Work required:
Go through the records and copy each line where the word "purple" occurs.

Input material:
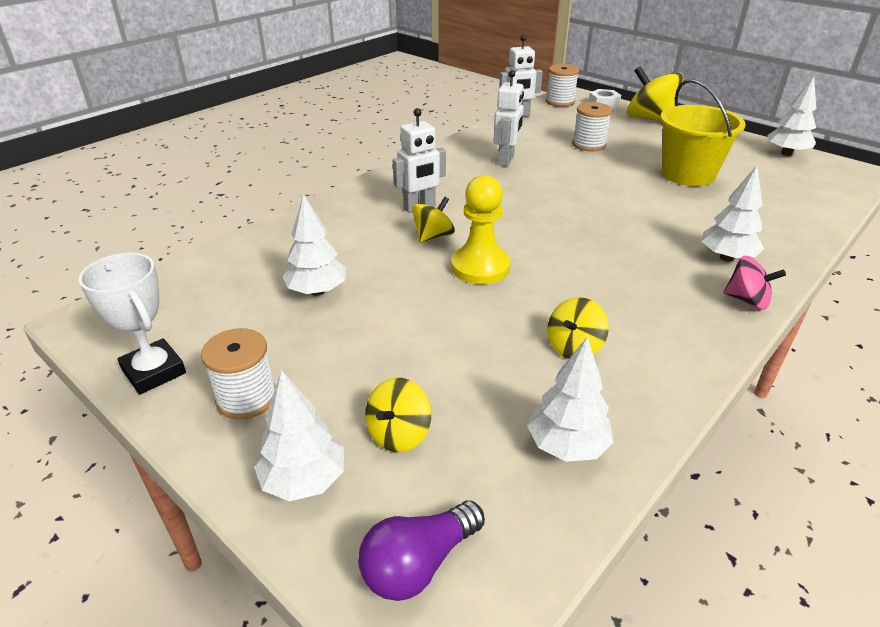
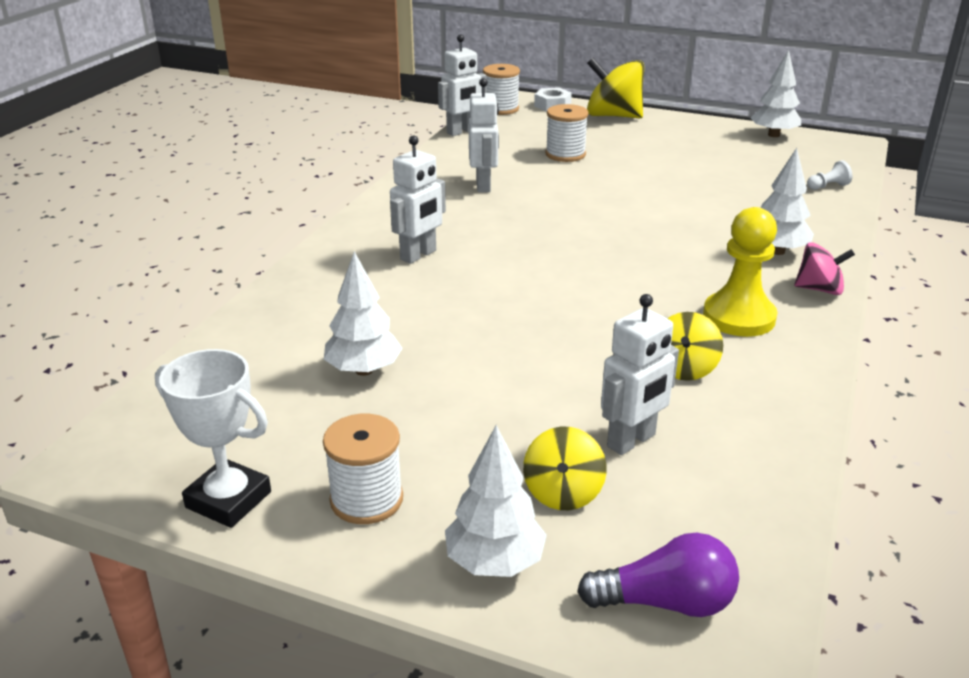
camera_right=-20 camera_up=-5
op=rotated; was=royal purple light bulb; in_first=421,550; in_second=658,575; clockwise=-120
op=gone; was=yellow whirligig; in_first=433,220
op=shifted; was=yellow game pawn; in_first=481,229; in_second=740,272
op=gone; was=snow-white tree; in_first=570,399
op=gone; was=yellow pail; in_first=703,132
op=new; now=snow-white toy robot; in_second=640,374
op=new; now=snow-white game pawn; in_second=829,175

--

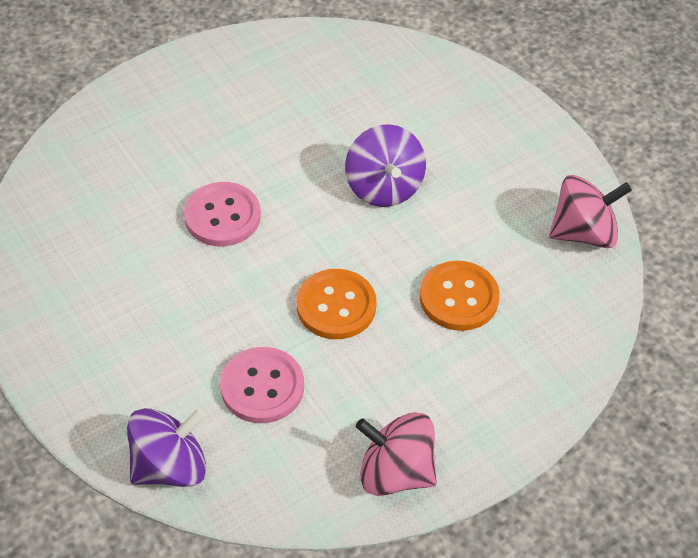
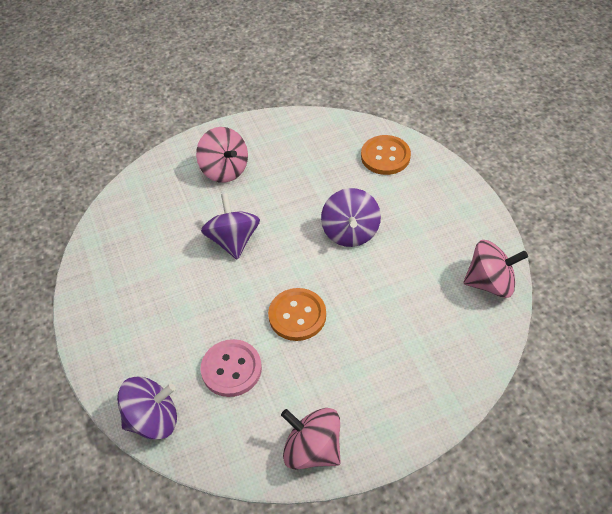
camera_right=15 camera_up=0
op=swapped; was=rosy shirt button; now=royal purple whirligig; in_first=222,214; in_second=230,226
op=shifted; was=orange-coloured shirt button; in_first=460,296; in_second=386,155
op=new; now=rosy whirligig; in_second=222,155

Task result:
op=rotated; was=royal purple light bulb; in_first=421,550; in_second=658,575; clockwise=-120
op=swapped; was=rosy shirt button; now=royal purple whirligig; in_first=222,214; in_second=230,226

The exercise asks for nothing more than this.